GIVEN DATA START

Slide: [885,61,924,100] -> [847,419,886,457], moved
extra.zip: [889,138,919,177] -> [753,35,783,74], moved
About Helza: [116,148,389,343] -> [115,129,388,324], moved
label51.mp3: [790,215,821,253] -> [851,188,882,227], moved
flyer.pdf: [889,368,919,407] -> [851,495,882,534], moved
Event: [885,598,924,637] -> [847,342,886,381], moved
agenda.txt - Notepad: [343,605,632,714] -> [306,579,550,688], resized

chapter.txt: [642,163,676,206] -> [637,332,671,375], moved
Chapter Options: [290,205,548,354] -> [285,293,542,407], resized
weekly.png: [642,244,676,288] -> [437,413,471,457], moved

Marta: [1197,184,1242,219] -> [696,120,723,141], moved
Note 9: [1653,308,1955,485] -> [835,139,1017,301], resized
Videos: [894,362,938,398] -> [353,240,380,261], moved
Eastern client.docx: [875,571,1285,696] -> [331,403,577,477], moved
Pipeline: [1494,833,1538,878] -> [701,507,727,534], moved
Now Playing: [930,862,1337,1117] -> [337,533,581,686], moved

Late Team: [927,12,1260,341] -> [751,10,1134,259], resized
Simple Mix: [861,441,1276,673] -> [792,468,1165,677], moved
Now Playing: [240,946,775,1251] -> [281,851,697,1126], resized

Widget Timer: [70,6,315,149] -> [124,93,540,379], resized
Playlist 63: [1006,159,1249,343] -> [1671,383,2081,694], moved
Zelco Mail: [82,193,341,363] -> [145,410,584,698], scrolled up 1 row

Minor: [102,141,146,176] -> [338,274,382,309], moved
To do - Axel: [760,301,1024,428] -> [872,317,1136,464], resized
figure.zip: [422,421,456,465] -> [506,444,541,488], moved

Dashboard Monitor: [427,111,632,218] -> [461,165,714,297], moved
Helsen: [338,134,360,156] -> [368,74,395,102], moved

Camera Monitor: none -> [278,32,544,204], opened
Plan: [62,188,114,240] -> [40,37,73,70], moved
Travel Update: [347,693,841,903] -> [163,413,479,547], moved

GIVEN DATA END

§ WHAT YOU SHOULD DO:
Print the entries again so that each one matches exactly.

§ ANSWER TO THIS PROBLEM:
Slide: [885,61,924,100] -> [847,419,886,457], moved
extra.zip: [889,138,919,177] -> [753,35,783,74], moved
About Helza: [116,148,389,343] -> [115,129,388,324], moved
label51.mp3: [790,215,821,253] -> [851,188,882,227], moved
flyer.pdf: [889,368,919,407] -> [851,495,882,534], moved
Event: [885,598,924,637] -> [847,342,886,381], moved
agenda.txt - Notepad: [343,605,632,714] -> [306,579,550,688], resized

chapter.txt: [642,163,676,206] -> [637,332,671,375], moved
Chapter Options: [290,205,548,354] -> [285,293,542,407], resized
weekly.png: [642,244,676,288] -> [437,413,471,457], moved

Marta: [1197,184,1242,219] -> [696,120,723,141], moved
Note 9: [1653,308,1955,485] -> [835,139,1017,301], resized
Videos: [894,362,938,398] -> [353,240,380,261], moved
Eastern client.docx: [875,571,1285,696] -> [331,403,577,477], moved
Pipeline: [1494,833,1538,878] -> [701,507,727,534], moved
Now Playing: [930,862,1337,1117] -> [337,533,581,686], moved

Late Team: [927,12,1260,341] -> [751,10,1134,259], resized
Simple Mix: [861,441,1276,673] -> [792,468,1165,677], moved
Now Playing: [240,946,775,1251] -> [281,851,697,1126], resized

Widget Timer: [70,6,315,149] -> [124,93,540,379], resized
Playlist 63: [1006,159,1249,343] -> [1671,383,2081,694], moved
Zelco Mail: [82,193,341,363] -> [145,410,584,698], scrolled up 1 row

Minor: [102,141,146,176] -> [338,274,382,309], moved
To do - Axel: [760,301,1024,428] -> [872,317,1136,464], resized
figure.zip: [422,421,456,465] -> [506,444,541,488], moved

Dashboard Monitor: [427,111,632,218] -> [461,165,714,297], moved
Helsen: [338,134,360,156] -> [368,74,395,102], moved

Camera Monitor: none -> [278,32,544,204], opened
Plan: [62,188,114,240] -> [40,37,73,70], moved
Travel Update: [347,693,841,903] -> [163,413,479,547], moved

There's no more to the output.